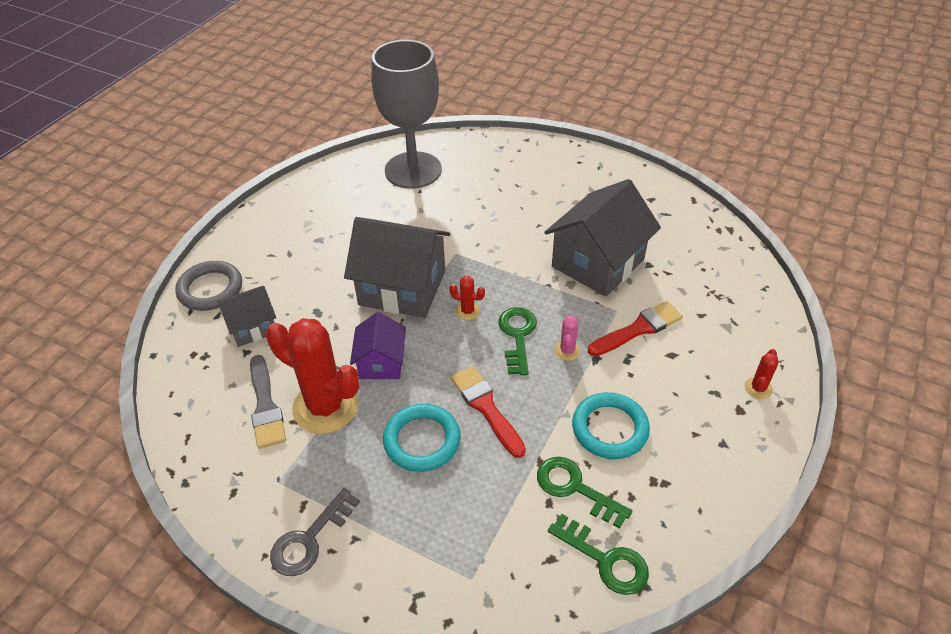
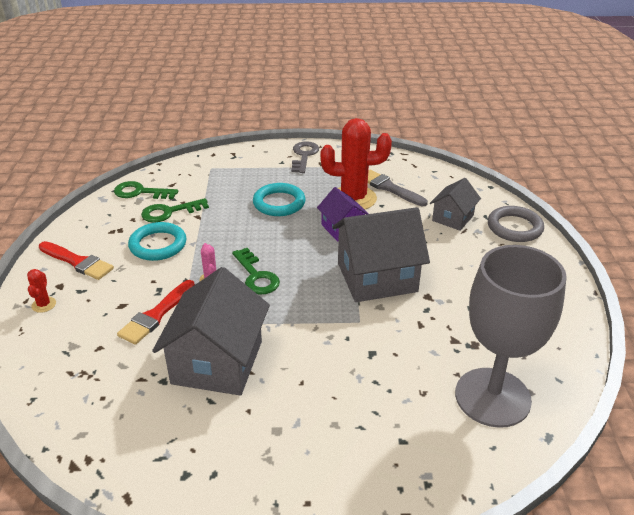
camera: 150 degrees right, 10 degrees down
(467, 311) = (309, 279): red cactus -> none
(486, 408) = (250, 229): red brush -> red brush (77, 262)
(575, 488) = (169, 212): green key -> green key turned 150 degrees clockwise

== == ==

- Task item -
What you hand back should match the listing exactly, except that no pictures appear.

- The completed task -
camera: 150 degrees right, 10 degrees down
(467, 311) = (309, 279): red cactus -> none
(486, 408) = (250, 229): red brush -> red brush (77, 262)
(575, 488) = (169, 212): green key -> green key turned 150 degrees clockwise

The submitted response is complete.